ASSIGNED TASK:
The records are to be repeated exactly, and any images in them are to be dropped.

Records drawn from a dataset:
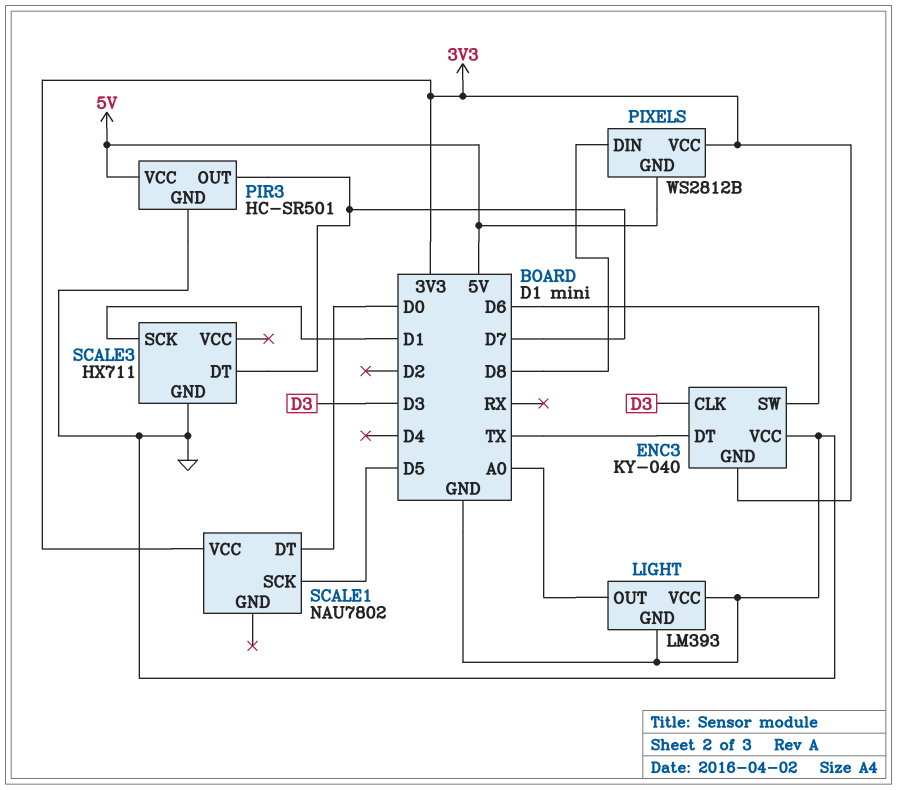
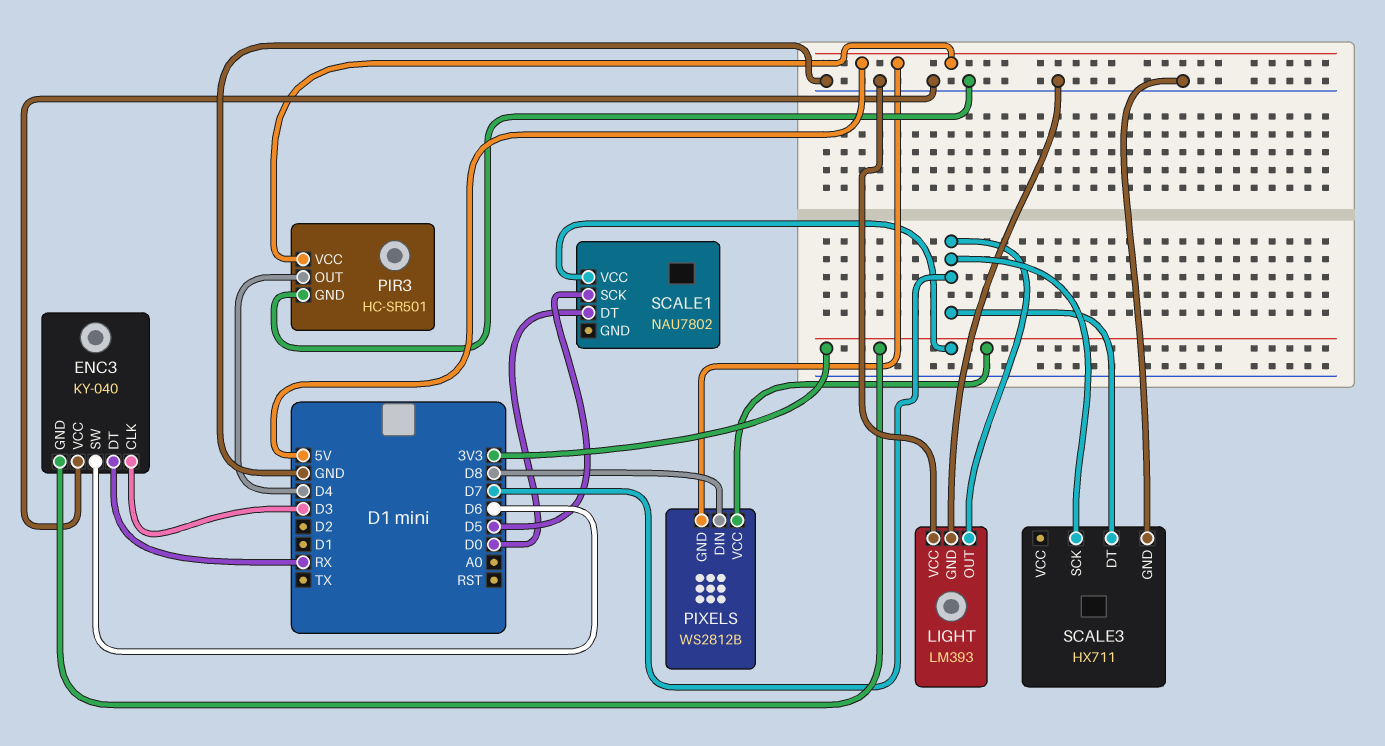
ENC3 pin DT: TX -> RX
LIGHT pin OUT: A0 -> D7
PIR3 pin OUT: D7 -> D4
SCALE3 pin SCK: D1 -> D7

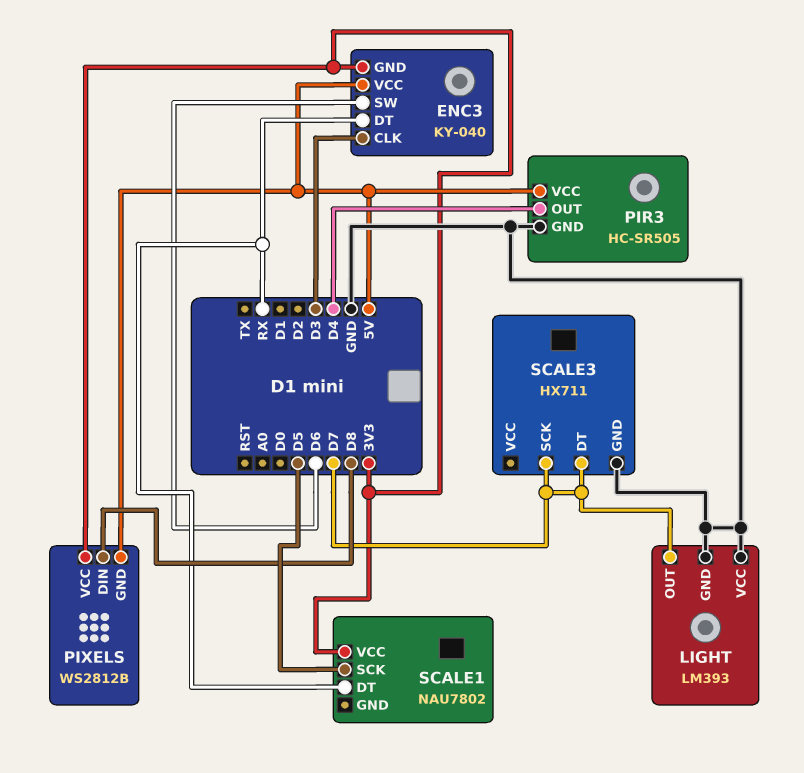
ENC3 pin VCC: GND -> 5V
PIR3: HC-SR501 -> HC-SR505
SCALE1 pin DT: D0 -> RX

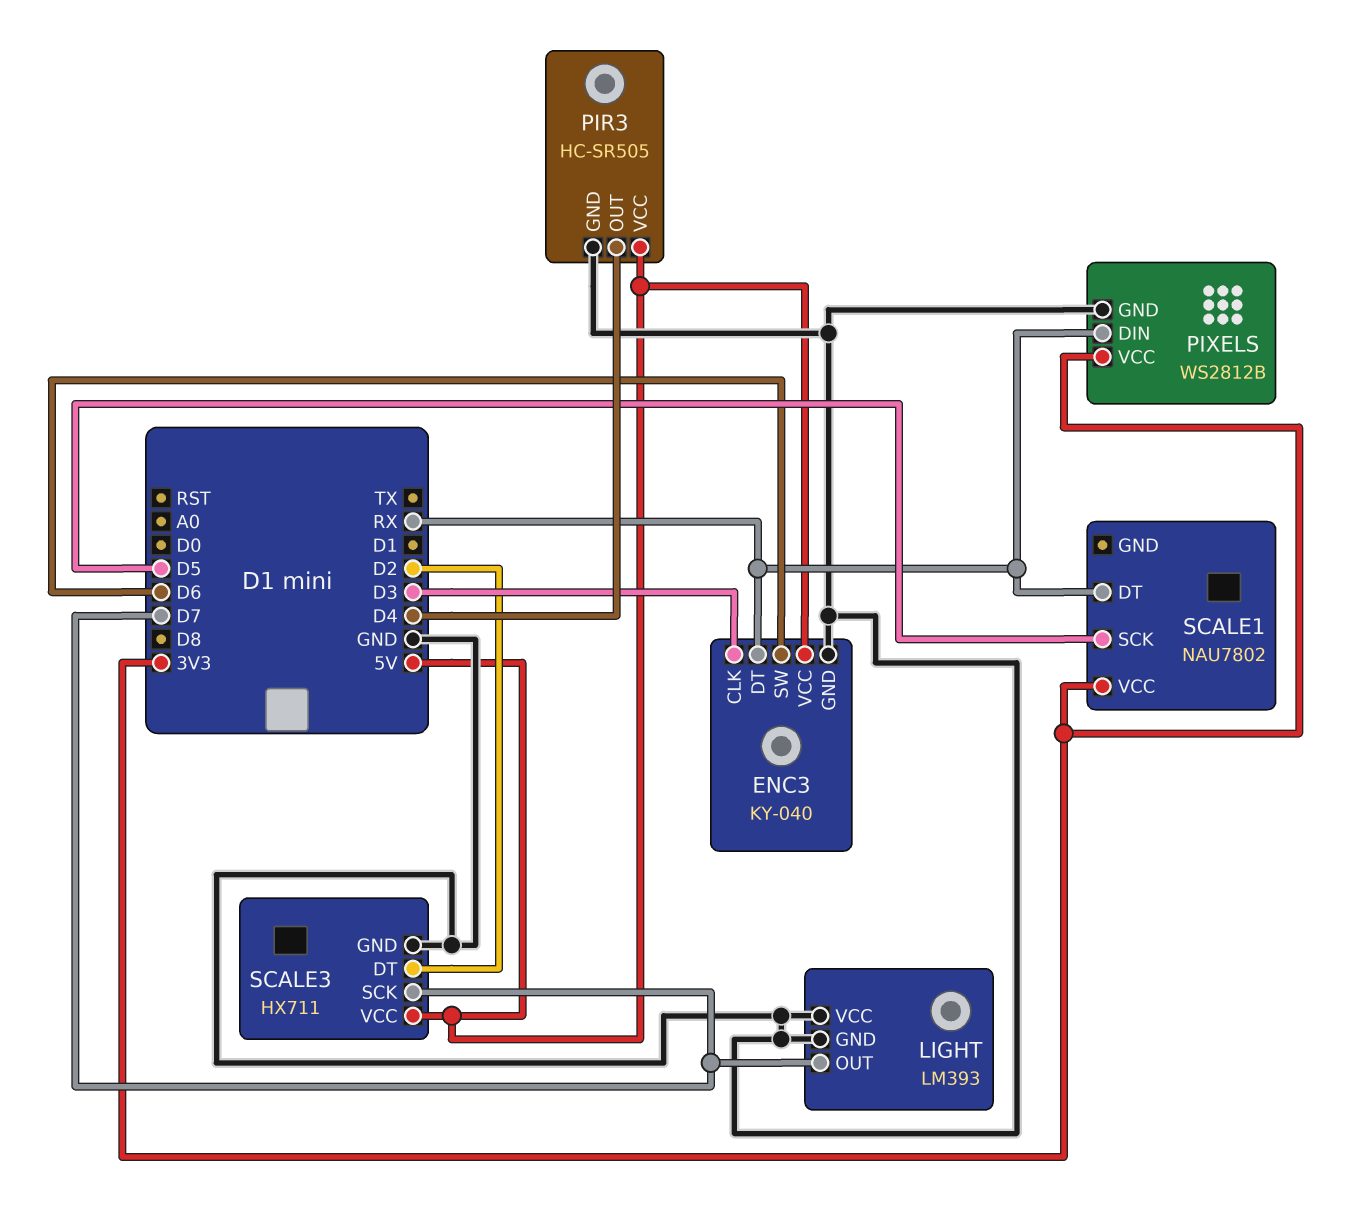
ENC3 pin GND: 3V3 -> GND
PIXELS pin DIN: D8 -> RX
PIXELS pin GND: 5V -> GND
SCALE3 pin DT: D7 -> D2
SCALE3 pin VCC: none -> 5V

ANSWER FOR THE TASK:
ENC3 pin DT: TX -> RX
LIGHT pin OUT: A0 -> D7
PIR3 pin OUT: D7 -> D4
SCALE3 pin SCK: D1 -> D7

ENC3 pin VCC: GND -> 5V
PIR3: HC-SR501 -> HC-SR505
SCALE1 pin DT: D0 -> RX

ENC3 pin GND: 3V3 -> GND
PIXELS pin DIN: D8 -> RX
PIXELS pin GND: 5V -> GND
SCALE3 pin DT: D7 -> D2
SCALE3 pin VCC: none -> 5V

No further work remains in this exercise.